REQUIRED WORK
Identify the lines holding "stained" and copy them.

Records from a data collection
• • • • •
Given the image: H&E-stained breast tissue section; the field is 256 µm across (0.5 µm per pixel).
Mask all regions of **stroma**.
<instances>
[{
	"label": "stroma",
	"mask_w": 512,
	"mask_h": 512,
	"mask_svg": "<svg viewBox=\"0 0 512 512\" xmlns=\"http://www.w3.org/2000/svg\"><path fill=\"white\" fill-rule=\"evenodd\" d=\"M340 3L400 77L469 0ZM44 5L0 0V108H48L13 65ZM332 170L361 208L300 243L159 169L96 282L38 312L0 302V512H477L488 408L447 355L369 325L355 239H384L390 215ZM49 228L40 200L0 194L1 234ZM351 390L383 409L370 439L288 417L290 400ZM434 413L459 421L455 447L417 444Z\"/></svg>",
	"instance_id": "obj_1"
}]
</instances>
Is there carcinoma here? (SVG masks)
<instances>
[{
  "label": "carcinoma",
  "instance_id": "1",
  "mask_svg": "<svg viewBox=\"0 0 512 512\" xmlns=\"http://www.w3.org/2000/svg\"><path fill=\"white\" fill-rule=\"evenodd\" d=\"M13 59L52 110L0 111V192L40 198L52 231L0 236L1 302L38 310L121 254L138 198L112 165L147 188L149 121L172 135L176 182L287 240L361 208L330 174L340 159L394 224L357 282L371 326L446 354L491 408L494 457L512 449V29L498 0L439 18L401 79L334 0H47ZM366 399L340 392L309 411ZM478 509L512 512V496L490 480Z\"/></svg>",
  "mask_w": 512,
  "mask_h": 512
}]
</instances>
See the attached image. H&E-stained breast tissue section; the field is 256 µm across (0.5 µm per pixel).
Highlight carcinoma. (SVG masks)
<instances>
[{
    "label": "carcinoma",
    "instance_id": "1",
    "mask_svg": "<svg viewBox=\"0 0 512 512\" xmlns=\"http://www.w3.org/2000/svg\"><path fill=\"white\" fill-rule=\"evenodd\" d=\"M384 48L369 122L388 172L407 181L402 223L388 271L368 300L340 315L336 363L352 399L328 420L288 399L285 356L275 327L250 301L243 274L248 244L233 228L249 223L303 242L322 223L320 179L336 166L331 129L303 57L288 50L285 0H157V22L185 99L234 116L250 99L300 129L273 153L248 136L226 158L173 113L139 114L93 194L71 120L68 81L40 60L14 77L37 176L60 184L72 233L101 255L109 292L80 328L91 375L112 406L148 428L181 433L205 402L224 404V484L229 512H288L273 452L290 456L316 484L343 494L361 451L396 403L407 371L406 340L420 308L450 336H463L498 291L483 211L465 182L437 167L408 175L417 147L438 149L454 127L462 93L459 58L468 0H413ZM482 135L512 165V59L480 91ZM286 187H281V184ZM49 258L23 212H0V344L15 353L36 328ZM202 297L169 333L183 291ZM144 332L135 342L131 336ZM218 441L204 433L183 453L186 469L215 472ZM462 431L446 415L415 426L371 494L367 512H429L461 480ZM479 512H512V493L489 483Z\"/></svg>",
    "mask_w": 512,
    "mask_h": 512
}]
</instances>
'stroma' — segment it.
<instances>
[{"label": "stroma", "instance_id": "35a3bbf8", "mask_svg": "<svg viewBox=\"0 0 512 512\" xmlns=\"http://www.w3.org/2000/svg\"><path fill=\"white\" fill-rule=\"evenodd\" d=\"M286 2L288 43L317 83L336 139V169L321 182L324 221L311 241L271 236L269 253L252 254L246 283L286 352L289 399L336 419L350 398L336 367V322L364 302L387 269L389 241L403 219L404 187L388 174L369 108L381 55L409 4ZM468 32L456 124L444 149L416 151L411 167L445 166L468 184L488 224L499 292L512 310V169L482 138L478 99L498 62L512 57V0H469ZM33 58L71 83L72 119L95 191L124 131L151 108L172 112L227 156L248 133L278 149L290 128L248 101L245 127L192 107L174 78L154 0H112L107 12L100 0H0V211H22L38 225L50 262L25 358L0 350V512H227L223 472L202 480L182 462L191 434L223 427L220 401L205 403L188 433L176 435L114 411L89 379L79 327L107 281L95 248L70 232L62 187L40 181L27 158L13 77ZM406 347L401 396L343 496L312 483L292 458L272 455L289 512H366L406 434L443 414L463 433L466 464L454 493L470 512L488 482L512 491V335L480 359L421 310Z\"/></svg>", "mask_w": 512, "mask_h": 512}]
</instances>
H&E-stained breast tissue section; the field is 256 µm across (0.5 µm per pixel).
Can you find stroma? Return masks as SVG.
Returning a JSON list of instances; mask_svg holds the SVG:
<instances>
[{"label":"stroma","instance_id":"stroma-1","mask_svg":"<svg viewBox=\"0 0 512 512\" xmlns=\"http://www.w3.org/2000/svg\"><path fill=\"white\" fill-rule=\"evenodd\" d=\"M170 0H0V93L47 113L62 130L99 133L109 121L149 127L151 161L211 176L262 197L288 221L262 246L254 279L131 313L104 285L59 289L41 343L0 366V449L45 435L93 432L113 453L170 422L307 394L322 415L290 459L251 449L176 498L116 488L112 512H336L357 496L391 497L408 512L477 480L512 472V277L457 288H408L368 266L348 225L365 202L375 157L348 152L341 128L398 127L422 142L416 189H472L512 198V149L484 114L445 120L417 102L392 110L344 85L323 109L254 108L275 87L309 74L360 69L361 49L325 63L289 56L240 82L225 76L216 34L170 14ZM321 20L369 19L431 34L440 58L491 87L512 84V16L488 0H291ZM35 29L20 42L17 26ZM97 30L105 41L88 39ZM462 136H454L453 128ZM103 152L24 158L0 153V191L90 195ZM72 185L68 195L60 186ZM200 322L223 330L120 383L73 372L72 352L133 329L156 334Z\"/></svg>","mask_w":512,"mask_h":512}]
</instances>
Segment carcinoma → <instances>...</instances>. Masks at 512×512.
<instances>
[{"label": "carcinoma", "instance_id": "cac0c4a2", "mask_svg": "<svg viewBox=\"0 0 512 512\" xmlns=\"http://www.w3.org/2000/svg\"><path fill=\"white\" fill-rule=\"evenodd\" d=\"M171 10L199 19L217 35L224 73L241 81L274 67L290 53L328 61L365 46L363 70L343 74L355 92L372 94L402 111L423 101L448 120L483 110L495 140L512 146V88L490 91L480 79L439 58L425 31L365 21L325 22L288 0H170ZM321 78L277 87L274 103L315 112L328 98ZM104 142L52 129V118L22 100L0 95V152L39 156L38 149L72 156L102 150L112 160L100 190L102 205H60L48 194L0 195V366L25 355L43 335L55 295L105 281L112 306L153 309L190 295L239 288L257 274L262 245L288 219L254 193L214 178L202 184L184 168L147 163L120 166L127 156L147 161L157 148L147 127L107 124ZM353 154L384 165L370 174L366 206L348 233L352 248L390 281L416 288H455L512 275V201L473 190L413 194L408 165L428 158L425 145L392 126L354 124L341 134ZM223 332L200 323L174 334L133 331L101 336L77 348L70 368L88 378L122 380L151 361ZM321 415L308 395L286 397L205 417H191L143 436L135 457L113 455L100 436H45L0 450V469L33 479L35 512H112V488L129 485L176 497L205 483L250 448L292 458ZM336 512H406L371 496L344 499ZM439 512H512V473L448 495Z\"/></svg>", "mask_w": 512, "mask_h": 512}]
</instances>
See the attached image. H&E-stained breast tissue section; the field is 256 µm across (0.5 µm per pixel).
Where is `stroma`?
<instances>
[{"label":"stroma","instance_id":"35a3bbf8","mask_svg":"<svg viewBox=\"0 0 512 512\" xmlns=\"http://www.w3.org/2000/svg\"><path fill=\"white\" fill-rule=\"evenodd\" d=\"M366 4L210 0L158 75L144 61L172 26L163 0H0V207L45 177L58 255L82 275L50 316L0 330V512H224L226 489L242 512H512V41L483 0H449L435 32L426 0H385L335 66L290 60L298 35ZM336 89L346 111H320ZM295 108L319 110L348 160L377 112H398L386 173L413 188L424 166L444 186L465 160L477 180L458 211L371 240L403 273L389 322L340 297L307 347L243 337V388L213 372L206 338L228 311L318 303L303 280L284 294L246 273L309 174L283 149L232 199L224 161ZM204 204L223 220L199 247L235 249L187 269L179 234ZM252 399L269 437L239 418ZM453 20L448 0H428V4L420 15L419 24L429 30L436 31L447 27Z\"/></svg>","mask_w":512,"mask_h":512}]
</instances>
• • • • •
EXERCISE RESPONSE
Given the image: H&E-stained breast tissue section; the field is 256 µm across (0.5 µm per pixel).
See the attached image. H&E-stained breast tissue section; the field is 256 µm across (0.5 µm per pixel).
H&E-stained breast tissue section; the field is 256 µm across (0.5 µm per pixel).
See the attached image. H&E-stained breast tissue section; the field is 256 µm across (0.5 µm per pixel).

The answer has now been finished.